» **INSTRUCTIONS FOR THE TASK**
Scan the records for the string "none"; copy each line where it occurs.

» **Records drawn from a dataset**

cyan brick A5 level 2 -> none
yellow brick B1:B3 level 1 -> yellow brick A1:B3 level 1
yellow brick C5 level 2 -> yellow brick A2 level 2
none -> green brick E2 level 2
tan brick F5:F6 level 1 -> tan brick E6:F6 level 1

...

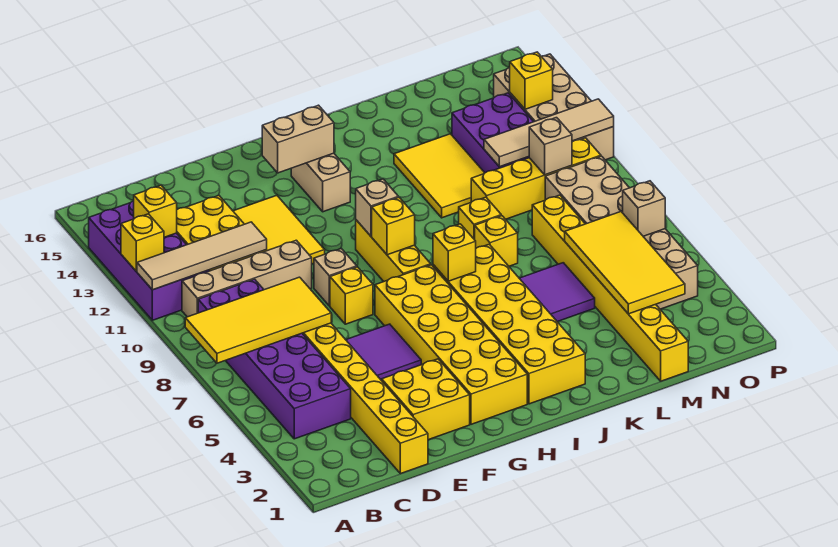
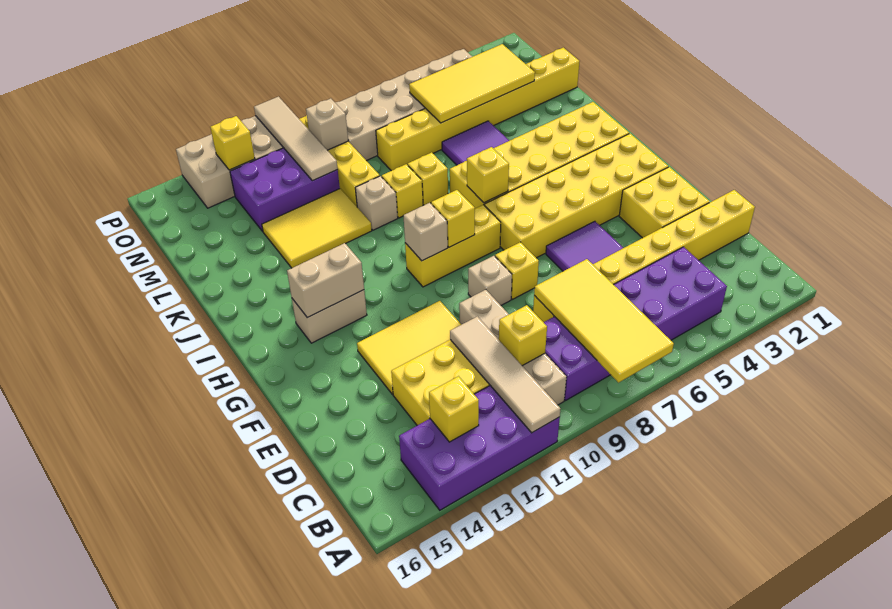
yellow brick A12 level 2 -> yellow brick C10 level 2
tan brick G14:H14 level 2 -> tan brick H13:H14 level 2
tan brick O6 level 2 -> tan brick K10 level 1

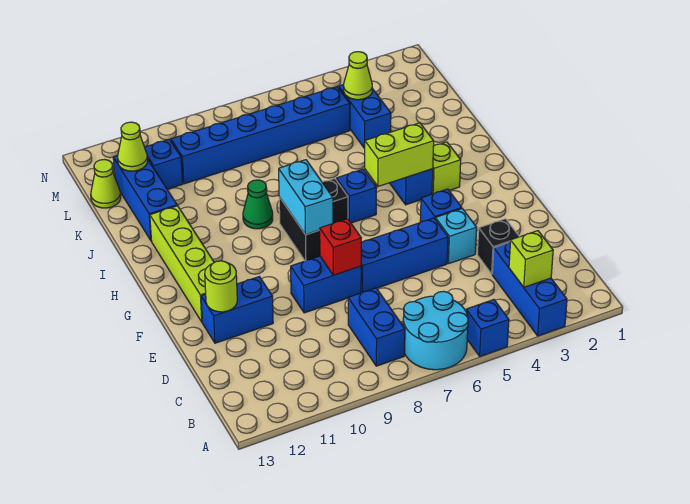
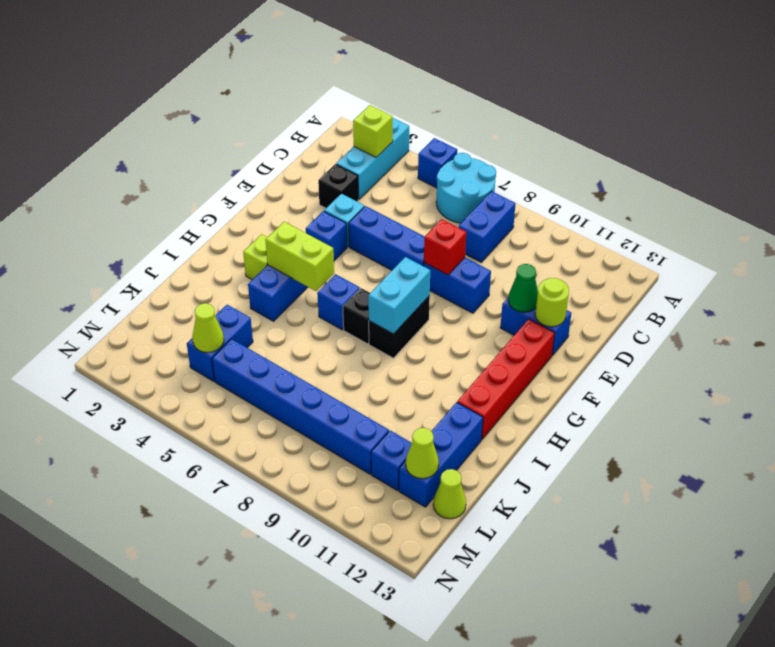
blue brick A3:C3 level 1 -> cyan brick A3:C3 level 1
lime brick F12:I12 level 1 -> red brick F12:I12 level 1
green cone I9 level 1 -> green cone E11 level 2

» **WRITTEN SOLUTION**
cyan brick A5 level 2 -> none
none -> green brick E2 level 2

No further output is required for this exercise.